Action item:
Omit all pictures. Reproduce exactly the lines from the first line of the records below through the line with "# camera: 25 degrees left, 5 degrees up".

══ Raw data ══

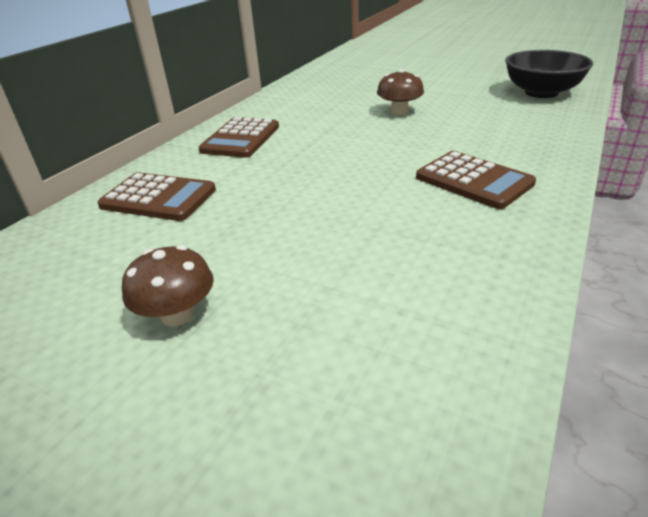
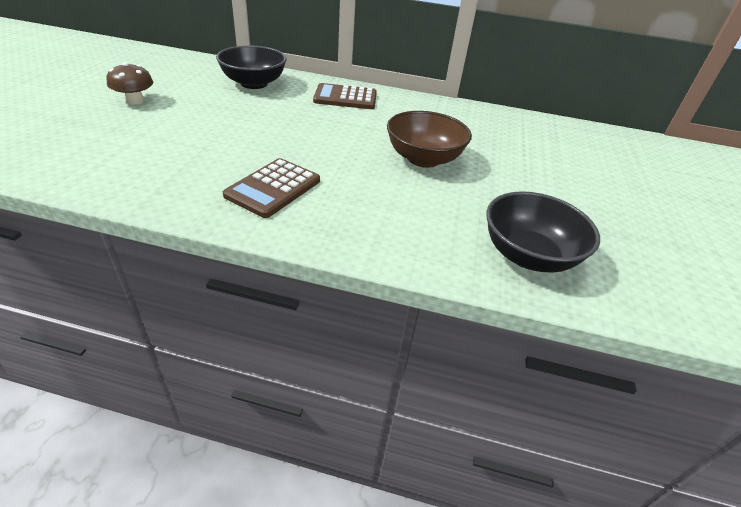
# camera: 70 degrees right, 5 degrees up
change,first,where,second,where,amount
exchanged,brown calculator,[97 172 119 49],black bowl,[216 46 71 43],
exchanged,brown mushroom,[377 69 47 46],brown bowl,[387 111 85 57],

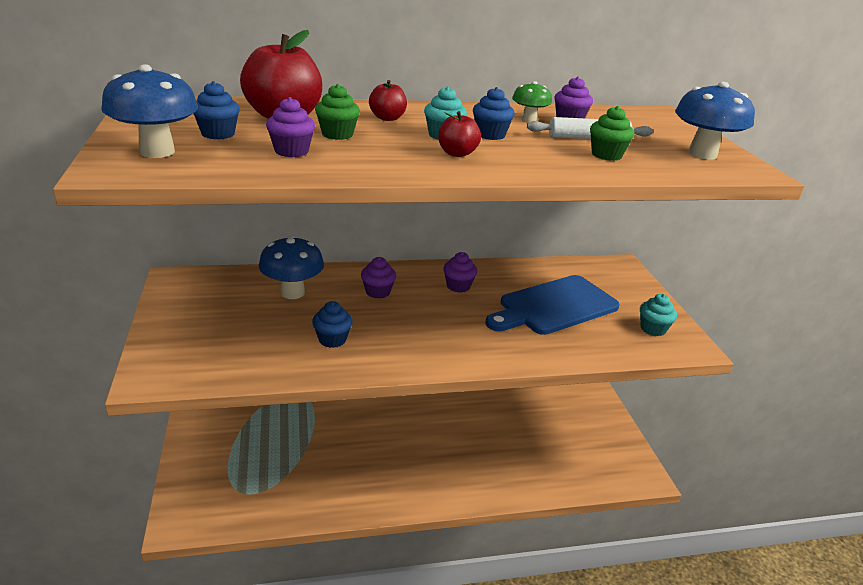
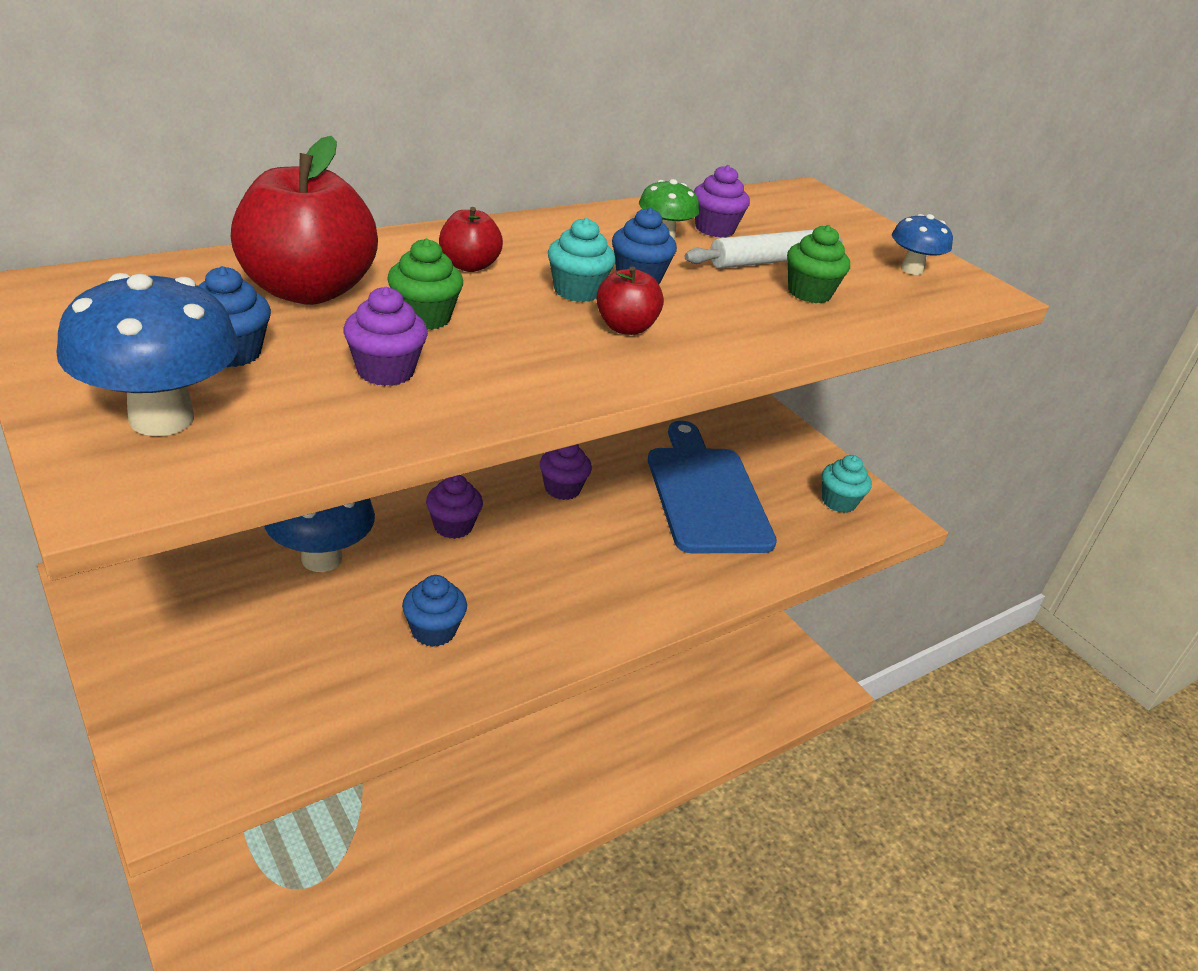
# camera: 25 degrees left, 5 degrees up
change,first,where,second,where,amount
spun,blue cutting board,[485 275 135 60],,[648 421 129 132],135 degrees clockwise
size,blue mushroom,[675 82 80 78],,[892 214 61 61],x0.58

═══

Answer space:
# camera: 70 degrees right, 5 degrees up
change,first,where,second,where,amount
exchanged,brown calculator,[97 172 119 49],black bowl,[216 46 71 43],
exchanged,brown mushroom,[377 69 47 46],brown bowl,[387 111 85 57],

# camera: 25 degrees left, 5 degrees up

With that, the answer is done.